> **Task to complete**
Pull out every line below that contains the string "kern", matching case exactly.

(A block of data)

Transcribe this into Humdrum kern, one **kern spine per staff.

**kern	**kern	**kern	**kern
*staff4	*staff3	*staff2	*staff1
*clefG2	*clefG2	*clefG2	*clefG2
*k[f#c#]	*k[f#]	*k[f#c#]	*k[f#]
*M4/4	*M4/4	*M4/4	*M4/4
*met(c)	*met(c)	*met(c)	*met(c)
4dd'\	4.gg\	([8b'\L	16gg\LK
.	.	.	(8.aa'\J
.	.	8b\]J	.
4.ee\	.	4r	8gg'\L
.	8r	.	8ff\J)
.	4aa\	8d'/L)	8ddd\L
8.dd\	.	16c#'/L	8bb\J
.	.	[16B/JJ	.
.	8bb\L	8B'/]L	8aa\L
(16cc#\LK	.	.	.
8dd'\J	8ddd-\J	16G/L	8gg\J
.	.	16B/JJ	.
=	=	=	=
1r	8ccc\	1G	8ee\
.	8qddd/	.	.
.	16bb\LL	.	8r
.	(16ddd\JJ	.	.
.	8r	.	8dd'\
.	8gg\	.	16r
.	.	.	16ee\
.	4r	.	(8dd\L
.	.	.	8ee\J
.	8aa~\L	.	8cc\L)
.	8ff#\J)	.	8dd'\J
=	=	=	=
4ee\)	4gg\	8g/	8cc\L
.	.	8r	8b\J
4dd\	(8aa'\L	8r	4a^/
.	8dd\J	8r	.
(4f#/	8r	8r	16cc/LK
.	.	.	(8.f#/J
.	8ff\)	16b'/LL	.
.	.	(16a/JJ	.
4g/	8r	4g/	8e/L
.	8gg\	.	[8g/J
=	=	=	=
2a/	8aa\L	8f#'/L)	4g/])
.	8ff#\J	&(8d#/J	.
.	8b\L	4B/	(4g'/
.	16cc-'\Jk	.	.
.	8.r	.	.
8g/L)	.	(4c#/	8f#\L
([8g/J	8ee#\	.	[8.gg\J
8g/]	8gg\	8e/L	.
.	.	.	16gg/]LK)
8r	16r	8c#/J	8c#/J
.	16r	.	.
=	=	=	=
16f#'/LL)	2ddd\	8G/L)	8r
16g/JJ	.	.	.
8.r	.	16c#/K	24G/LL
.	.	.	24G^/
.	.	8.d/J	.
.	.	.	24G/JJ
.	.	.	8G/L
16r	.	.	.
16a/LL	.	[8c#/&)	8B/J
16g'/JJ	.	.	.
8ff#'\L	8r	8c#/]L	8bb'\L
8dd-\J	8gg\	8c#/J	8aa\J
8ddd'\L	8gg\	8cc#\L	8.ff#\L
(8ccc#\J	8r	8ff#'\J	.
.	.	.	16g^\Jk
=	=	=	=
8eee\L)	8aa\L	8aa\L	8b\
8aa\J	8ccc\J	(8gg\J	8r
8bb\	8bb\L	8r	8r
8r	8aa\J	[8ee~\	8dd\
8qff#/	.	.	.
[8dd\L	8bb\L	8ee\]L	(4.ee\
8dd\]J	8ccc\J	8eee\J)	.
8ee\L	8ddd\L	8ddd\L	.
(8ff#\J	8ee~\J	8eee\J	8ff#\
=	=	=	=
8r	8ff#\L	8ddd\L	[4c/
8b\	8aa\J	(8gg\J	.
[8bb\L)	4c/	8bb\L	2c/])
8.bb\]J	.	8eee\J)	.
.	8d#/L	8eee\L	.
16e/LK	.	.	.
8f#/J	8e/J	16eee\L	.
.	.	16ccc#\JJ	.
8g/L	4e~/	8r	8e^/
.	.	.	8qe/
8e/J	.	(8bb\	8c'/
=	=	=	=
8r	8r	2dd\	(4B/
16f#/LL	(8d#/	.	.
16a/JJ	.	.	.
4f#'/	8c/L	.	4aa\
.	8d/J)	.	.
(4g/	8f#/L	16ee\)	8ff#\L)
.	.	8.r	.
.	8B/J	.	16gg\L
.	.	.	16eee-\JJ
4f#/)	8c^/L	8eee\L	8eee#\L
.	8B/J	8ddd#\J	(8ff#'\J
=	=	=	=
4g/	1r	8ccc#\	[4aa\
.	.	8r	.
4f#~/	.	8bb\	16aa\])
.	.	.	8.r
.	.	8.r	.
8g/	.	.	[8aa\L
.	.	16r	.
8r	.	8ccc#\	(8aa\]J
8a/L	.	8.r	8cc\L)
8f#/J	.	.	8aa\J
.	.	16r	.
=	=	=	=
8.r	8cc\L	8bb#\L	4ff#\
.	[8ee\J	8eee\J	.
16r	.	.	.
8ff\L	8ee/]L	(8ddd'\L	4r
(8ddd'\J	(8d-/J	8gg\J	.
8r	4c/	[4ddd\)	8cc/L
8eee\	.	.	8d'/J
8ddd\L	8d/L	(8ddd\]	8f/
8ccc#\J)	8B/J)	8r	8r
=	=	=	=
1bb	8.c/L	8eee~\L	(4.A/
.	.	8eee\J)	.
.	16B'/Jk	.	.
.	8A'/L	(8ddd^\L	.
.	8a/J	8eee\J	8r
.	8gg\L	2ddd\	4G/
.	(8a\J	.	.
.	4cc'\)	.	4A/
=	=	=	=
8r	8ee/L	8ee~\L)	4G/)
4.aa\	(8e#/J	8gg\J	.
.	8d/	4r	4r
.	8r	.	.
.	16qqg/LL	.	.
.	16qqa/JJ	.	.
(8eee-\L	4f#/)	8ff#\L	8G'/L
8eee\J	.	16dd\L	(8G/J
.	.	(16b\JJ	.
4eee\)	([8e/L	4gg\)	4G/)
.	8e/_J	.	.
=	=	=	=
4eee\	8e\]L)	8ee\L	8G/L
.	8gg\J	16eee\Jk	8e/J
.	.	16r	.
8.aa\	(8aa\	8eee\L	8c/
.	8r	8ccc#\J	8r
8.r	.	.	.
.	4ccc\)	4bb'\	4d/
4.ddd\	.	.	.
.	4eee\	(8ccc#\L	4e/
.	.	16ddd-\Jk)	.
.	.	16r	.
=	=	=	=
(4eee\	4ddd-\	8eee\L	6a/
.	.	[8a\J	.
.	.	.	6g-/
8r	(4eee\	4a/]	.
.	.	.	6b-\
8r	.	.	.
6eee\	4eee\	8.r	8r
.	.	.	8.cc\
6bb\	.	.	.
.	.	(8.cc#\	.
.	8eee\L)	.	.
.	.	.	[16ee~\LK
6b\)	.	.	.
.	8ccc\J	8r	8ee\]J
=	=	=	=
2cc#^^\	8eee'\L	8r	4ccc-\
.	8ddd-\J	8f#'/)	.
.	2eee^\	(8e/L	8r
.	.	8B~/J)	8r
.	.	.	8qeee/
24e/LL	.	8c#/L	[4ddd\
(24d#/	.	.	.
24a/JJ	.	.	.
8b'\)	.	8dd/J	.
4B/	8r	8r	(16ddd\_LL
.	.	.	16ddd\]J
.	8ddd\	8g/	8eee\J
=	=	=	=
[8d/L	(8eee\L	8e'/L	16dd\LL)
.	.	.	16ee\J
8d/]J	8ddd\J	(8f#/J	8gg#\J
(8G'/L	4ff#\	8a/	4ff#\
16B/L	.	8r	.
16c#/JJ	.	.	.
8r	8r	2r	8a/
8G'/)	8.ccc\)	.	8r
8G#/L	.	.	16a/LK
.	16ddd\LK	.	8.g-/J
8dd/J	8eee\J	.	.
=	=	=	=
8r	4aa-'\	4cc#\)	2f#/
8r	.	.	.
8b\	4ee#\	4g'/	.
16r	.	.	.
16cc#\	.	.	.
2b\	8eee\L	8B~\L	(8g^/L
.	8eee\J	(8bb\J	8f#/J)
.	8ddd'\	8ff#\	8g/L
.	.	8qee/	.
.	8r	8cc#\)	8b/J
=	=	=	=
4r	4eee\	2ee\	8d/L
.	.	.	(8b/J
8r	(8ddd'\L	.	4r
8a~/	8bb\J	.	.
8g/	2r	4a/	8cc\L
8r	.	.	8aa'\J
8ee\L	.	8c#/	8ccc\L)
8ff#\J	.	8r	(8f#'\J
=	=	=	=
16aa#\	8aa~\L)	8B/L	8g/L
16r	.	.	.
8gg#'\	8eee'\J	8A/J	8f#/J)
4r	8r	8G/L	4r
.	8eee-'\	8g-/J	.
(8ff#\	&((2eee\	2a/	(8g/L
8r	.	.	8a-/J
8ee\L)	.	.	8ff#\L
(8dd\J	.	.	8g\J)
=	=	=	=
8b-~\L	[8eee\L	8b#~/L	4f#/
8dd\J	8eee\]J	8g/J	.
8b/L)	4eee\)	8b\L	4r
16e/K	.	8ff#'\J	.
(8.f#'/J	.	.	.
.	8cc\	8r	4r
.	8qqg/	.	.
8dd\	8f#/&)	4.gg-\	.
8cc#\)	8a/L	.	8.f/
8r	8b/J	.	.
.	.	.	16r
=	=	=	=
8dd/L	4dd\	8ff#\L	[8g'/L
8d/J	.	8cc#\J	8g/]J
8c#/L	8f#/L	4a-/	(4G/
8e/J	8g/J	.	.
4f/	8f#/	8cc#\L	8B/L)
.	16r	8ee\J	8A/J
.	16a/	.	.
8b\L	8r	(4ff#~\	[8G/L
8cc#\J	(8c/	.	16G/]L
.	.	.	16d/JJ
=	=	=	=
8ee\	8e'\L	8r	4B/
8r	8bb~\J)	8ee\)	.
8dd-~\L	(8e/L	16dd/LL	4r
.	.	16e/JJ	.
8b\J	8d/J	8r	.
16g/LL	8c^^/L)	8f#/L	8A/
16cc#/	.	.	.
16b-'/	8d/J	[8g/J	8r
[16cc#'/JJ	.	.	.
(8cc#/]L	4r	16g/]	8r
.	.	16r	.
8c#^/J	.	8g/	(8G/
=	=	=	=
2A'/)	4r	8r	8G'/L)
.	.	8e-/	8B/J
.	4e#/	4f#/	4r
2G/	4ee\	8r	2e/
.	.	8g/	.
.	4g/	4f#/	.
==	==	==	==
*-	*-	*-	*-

> **Answer to this exercise**
Transcribe this into Humdrum kern, one **kern spine per staff.
**kern	**kern	**kern	**kern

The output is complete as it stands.